__Task description__:
Output only the lines from the line holding "[219 372 283 434] (first image)" through the close of the records, exactly as they appear, with all pictures omitted.

Records shown Start Marker

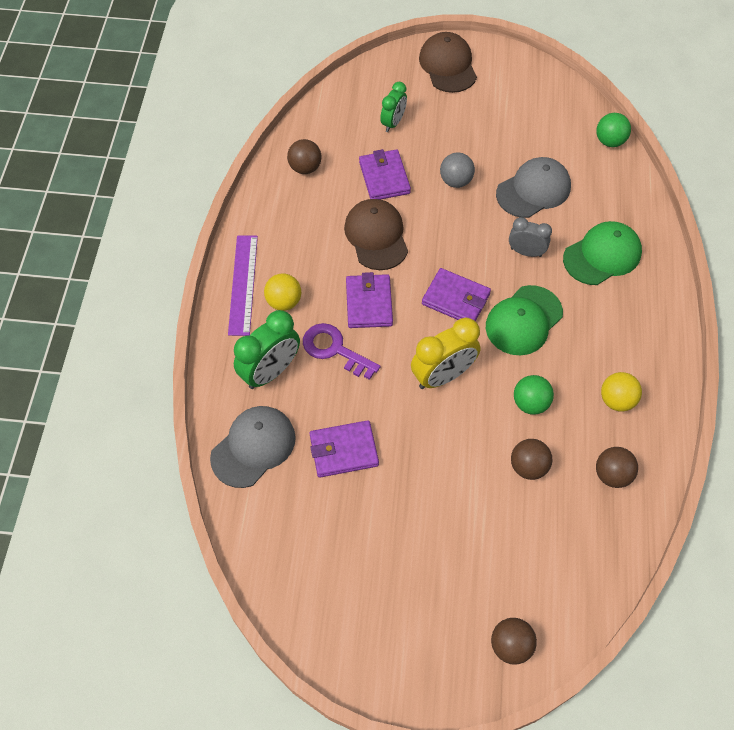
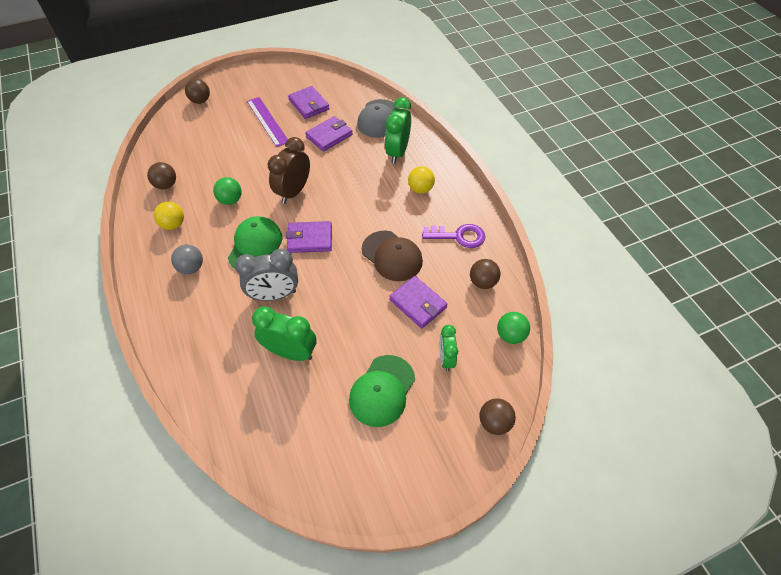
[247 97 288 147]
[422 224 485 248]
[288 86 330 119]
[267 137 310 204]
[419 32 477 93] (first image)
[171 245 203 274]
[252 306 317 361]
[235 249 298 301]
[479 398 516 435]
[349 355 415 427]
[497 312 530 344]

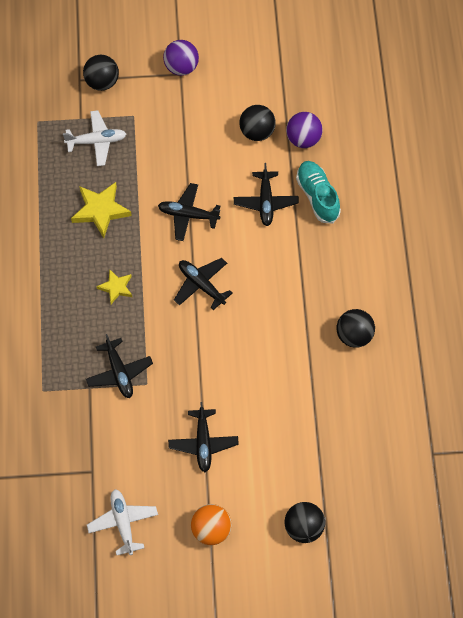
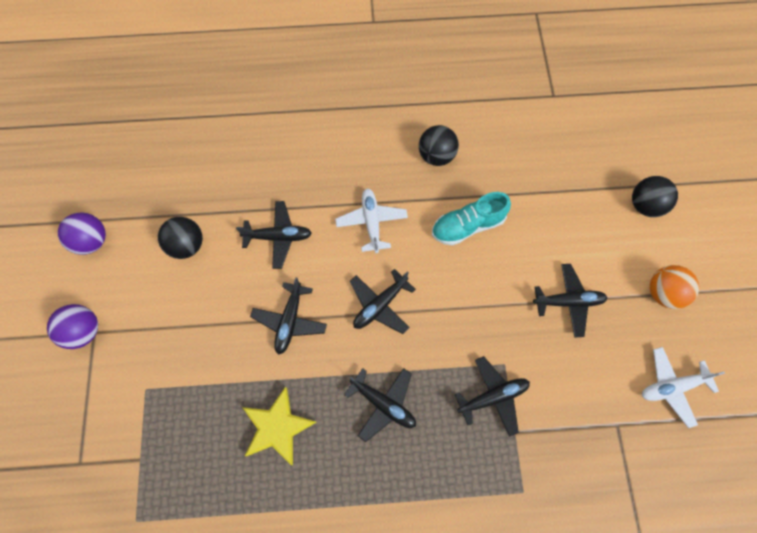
[335 189 408 253]
[83 55 119 91] (first image)
[344 368 416 442]
[58 213 106 255]
[432 192 511 245]

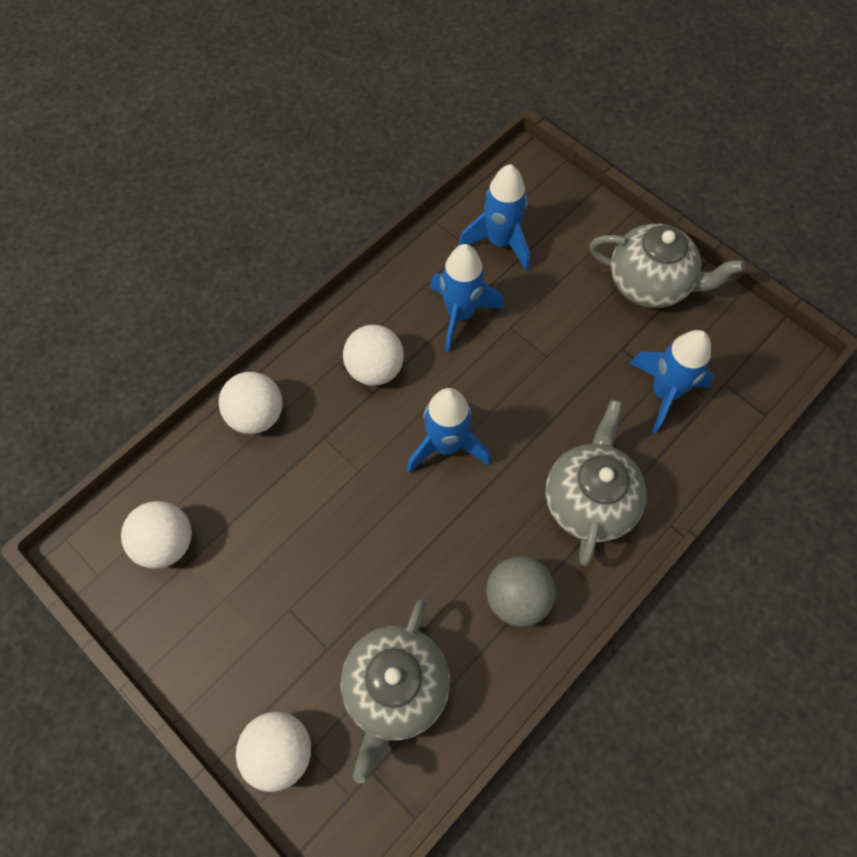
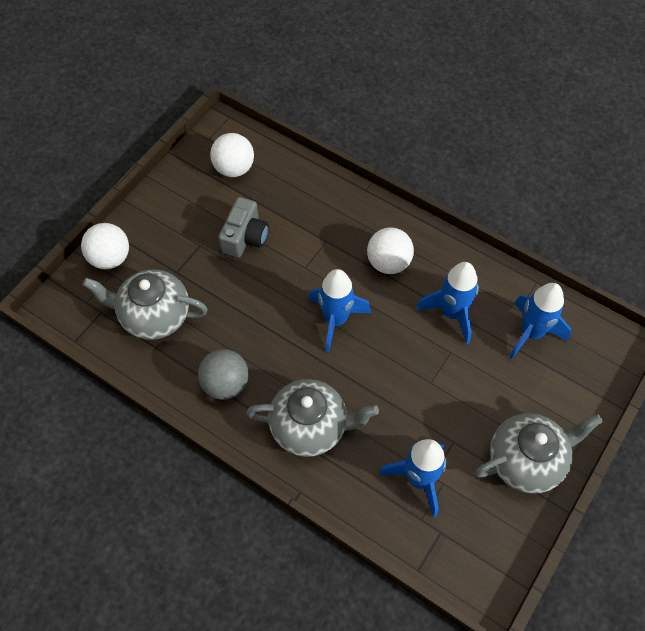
[219 372 283 434] (first image)
[475 413 603 494]
[218 197 269 258]

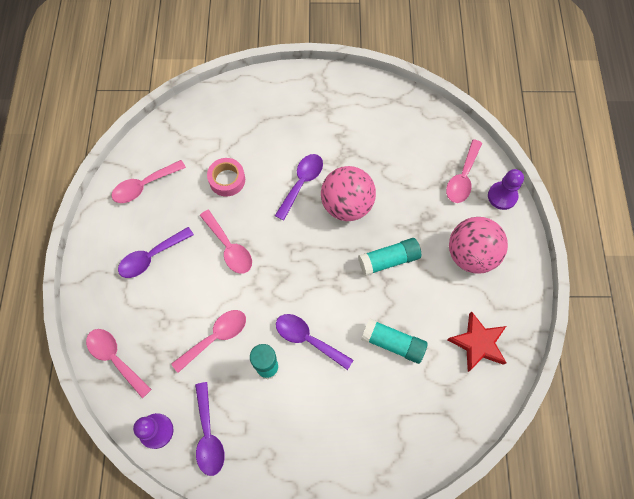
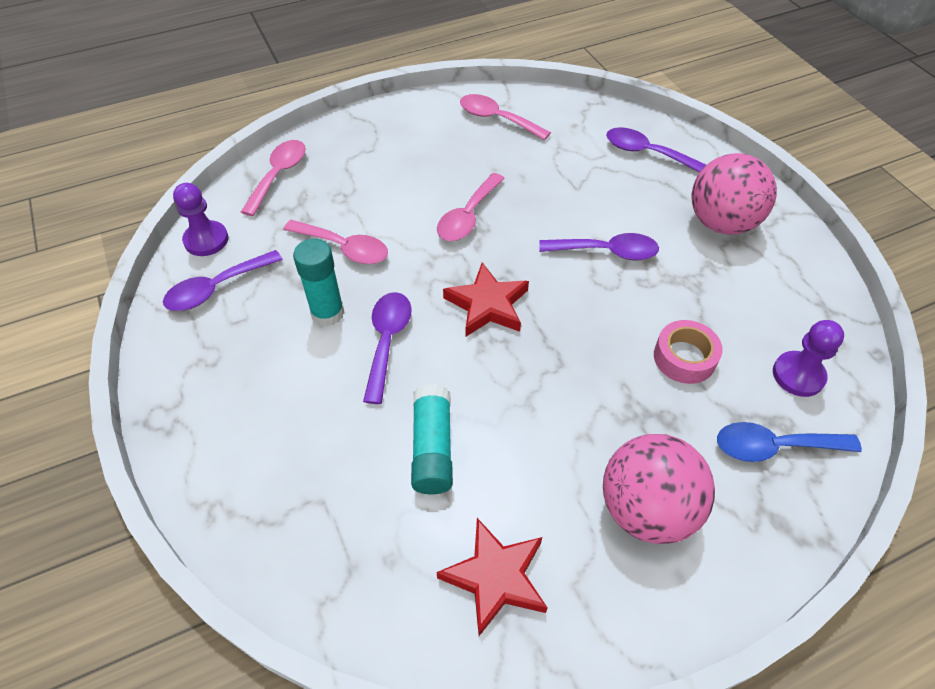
[606 127 706 173]
[654 320 723 384]
[692 153 777 235]
[358 238 421 276] (first image)
[717 422 862 462]
[773 320 844 397]
[443 262 529 336]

Records shown End Marker

__Final answer__:
[219 372 283 434] (first image)
[475 413 603 494]
[218 197 269 258]

[606 127 706 173]
[654 320 723 384]
[692 153 777 235]
[358 238 421 276] (first image)
[717 422 862 462]
[773 320 844 397]
[443 262 529 336]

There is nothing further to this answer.